- TASK OBJECTIVE: Reproduce every line of the entries below as a single numbered list, omitting blank lines. Leave the pictures out of the answer.

(Collected data)
⟨
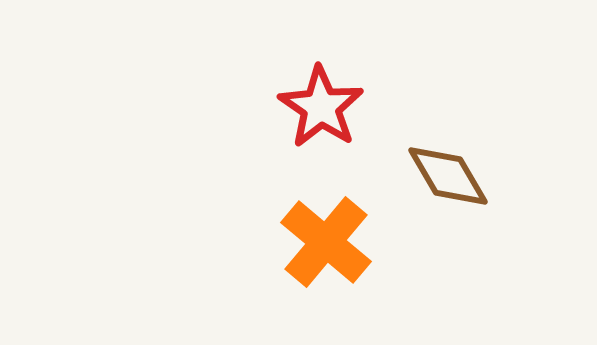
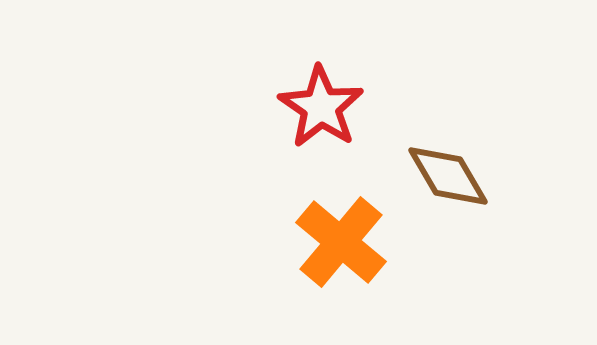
orange cross: moved 15 px right
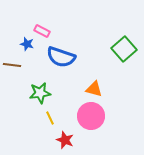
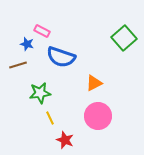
green square: moved 11 px up
brown line: moved 6 px right; rotated 24 degrees counterclockwise
orange triangle: moved 6 px up; rotated 42 degrees counterclockwise
pink circle: moved 7 px right
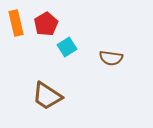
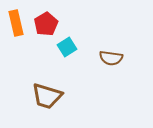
brown trapezoid: rotated 16 degrees counterclockwise
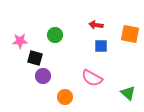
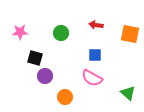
green circle: moved 6 px right, 2 px up
pink star: moved 9 px up
blue square: moved 6 px left, 9 px down
purple circle: moved 2 px right
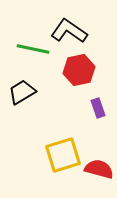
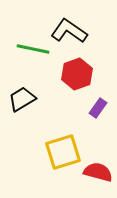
red hexagon: moved 2 px left, 4 px down; rotated 8 degrees counterclockwise
black trapezoid: moved 7 px down
purple rectangle: rotated 54 degrees clockwise
yellow square: moved 3 px up
red semicircle: moved 1 px left, 3 px down
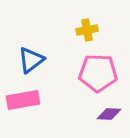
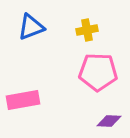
blue triangle: moved 33 px up; rotated 16 degrees clockwise
pink pentagon: moved 1 px up
purple diamond: moved 7 px down
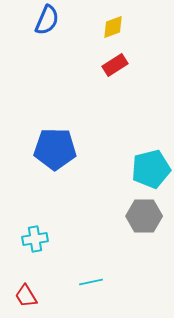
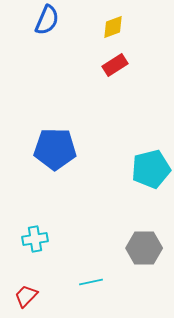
gray hexagon: moved 32 px down
red trapezoid: rotated 75 degrees clockwise
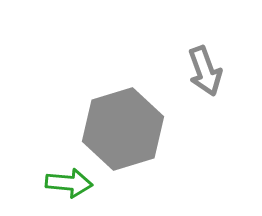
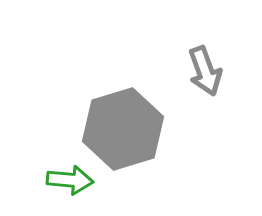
green arrow: moved 1 px right, 3 px up
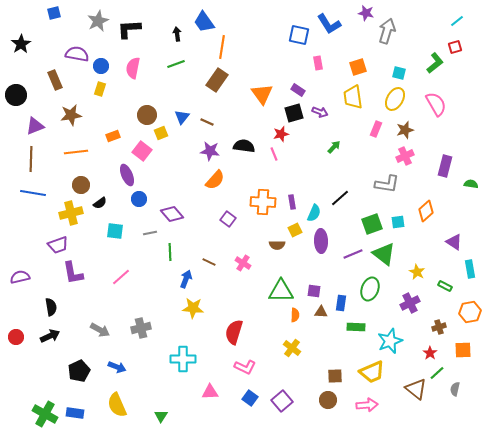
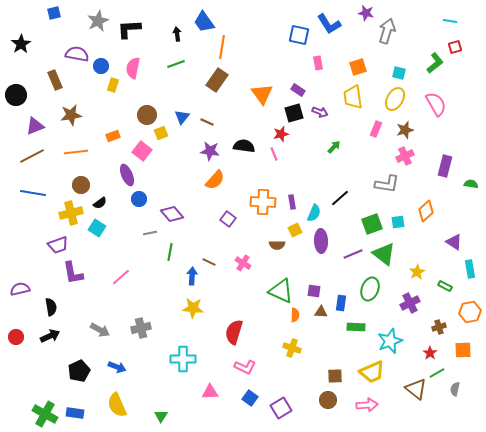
cyan line at (457, 21): moved 7 px left; rotated 48 degrees clockwise
yellow rectangle at (100, 89): moved 13 px right, 4 px up
brown line at (31, 159): moved 1 px right, 3 px up; rotated 60 degrees clockwise
cyan square at (115, 231): moved 18 px left, 3 px up; rotated 24 degrees clockwise
green line at (170, 252): rotated 12 degrees clockwise
yellow star at (417, 272): rotated 14 degrees clockwise
purple semicircle at (20, 277): moved 12 px down
blue arrow at (186, 279): moved 6 px right, 3 px up; rotated 18 degrees counterclockwise
green triangle at (281, 291): rotated 24 degrees clockwise
yellow cross at (292, 348): rotated 18 degrees counterclockwise
green line at (437, 373): rotated 14 degrees clockwise
purple square at (282, 401): moved 1 px left, 7 px down; rotated 10 degrees clockwise
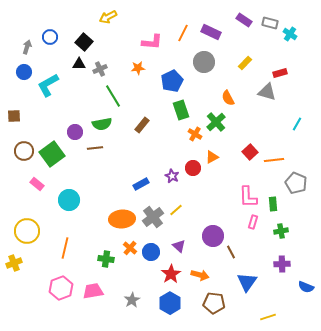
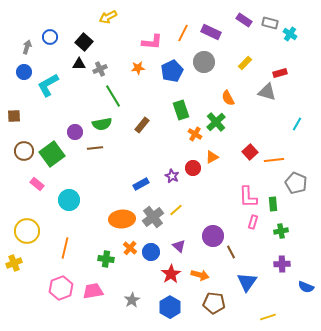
blue pentagon at (172, 81): moved 10 px up
blue hexagon at (170, 303): moved 4 px down
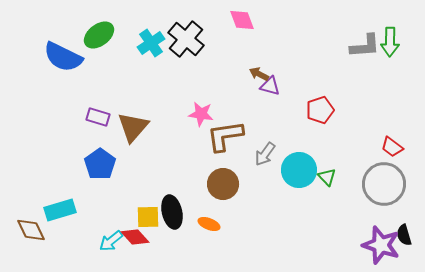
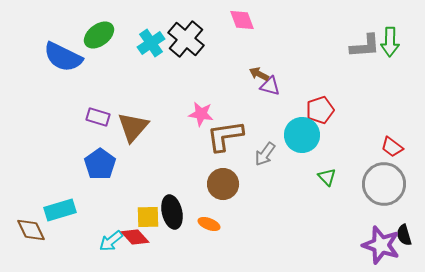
cyan circle: moved 3 px right, 35 px up
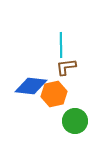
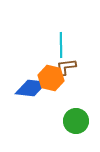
blue diamond: moved 2 px down
orange hexagon: moved 3 px left, 16 px up; rotated 25 degrees clockwise
green circle: moved 1 px right
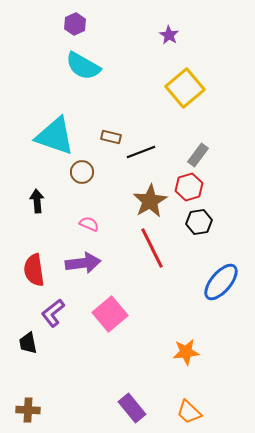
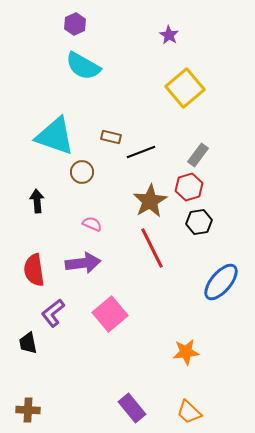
pink semicircle: moved 3 px right
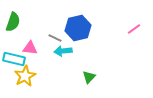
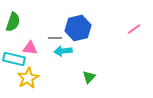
gray line: rotated 24 degrees counterclockwise
yellow star: moved 3 px right, 2 px down
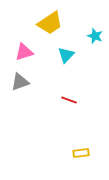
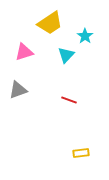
cyan star: moved 10 px left; rotated 14 degrees clockwise
gray triangle: moved 2 px left, 8 px down
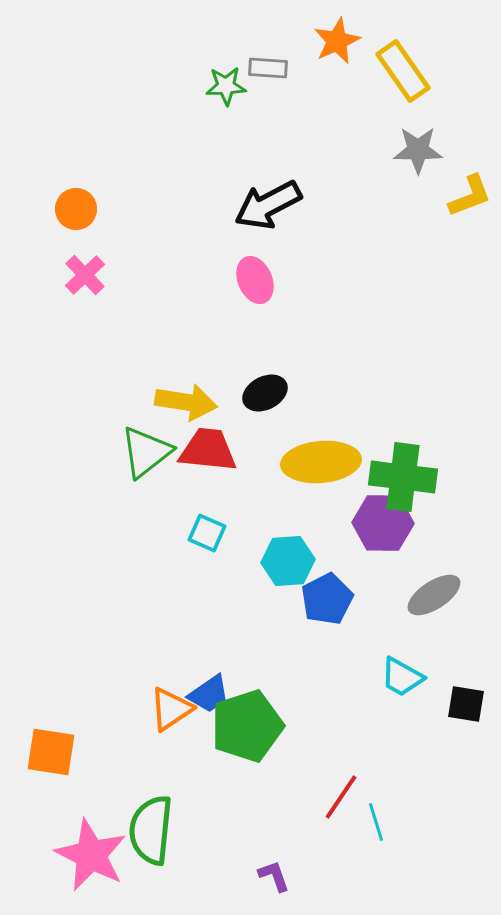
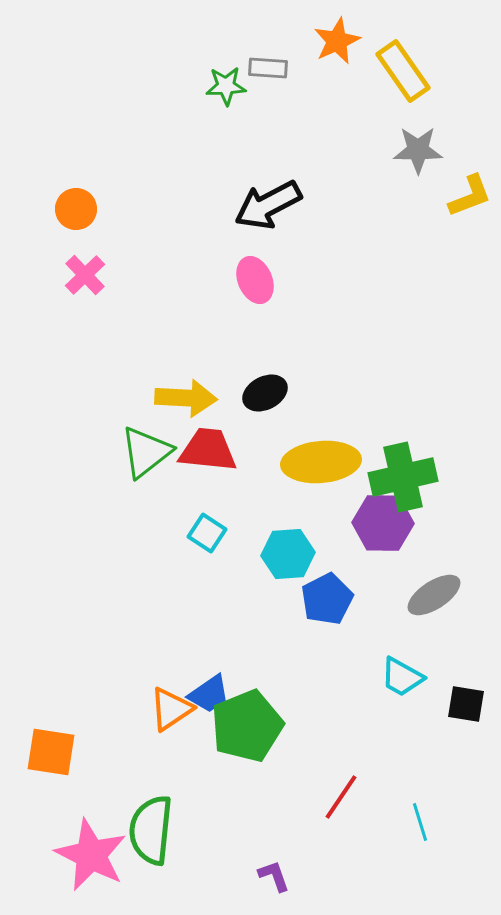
yellow arrow: moved 4 px up; rotated 6 degrees counterclockwise
green cross: rotated 20 degrees counterclockwise
cyan square: rotated 9 degrees clockwise
cyan hexagon: moved 7 px up
green pentagon: rotated 4 degrees counterclockwise
cyan line: moved 44 px right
⟩
- WORKED SOLUTION:
1. orange cross: moved 15 px right
2. green square: moved 11 px up
3. brown line: moved 6 px right; rotated 24 degrees counterclockwise
4. orange triangle: moved 6 px up; rotated 42 degrees counterclockwise
5. pink circle: moved 7 px right
6. brown trapezoid: rotated 16 degrees counterclockwise
7. green circle: moved 6 px right, 2 px up
8. pink star: moved 9 px up
9. blue square: moved 6 px left, 9 px down
10. purple circle: moved 2 px right
11. red hexagon: moved 2 px left, 4 px down; rotated 8 degrees counterclockwise
12. black trapezoid: moved 7 px down
13. purple rectangle: rotated 54 degrees clockwise
14. yellow square: moved 3 px up
15. red semicircle: moved 1 px left, 3 px down
16. blue triangle: moved 33 px up; rotated 16 degrees clockwise
17. pink pentagon: moved 1 px up
18. purple diamond: moved 7 px down
19. gray hexagon: moved 32 px down
20. red trapezoid: rotated 75 degrees clockwise
21. green arrow: moved 1 px right, 3 px up
22. cyan line at (457, 21): moved 7 px left; rotated 48 degrees clockwise
23. yellow rectangle at (100, 89): moved 13 px right, 4 px up
24. brown line at (31, 159): moved 1 px right, 3 px up; rotated 60 degrees clockwise
25. cyan square at (115, 231): moved 18 px left, 3 px up; rotated 24 degrees clockwise
26. green line at (170, 252): rotated 12 degrees clockwise
27. yellow star at (417, 272): rotated 14 degrees clockwise
28. purple semicircle at (20, 277): moved 12 px down
29. blue arrow at (186, 279): moved 6 px right, 3 px up; rotated 18 degrees counterclockwise
30. green triangle at (281, 291): rotated 24 degrees clockwise
31. yellow cross at (292, 348): rotated 18 degrees counterclockwise
32. green line at (437, 373): rotated 14 degrees clockwise
33. purple square at (282, 401): moved 1 px left, 7 px down; rotated 10 degrees clockwise
34. blue pentagon at (172, 81): moved 10 px up
35. blue hexagon at (170, 303): moved 4 px down
36. cyan circle: moved 3 px right, 35 px up
37. blue diamond: moved 2 px down
38. orange hexagon: moved 3 px left, 16 px up; rotated 25 degrees clockwise
39. green circle: moved 1 px right
40. pink semicircle: moved 3 px right
41. gray line: rotated 24 degrees counterclockwise
42. yellow star: moved 3 px right, 2 px down
43. cyan star: moved 10 px left; rotated 14 degrees clockwise
44. gray triangle: moved 2 px left, 8 px down
45. yellow arrow: moved 4 px up; rotated 6 degrees counterclockwise
46. green cross: rotated 20 degrees counterclockwise
47. cyan square: rotated 9 degrees clockwise
48. cyan hexagon: moved 7 px up
49. green pentagon: rotated 4 degrees counterclockwise
50. cyan line: moved 44 px right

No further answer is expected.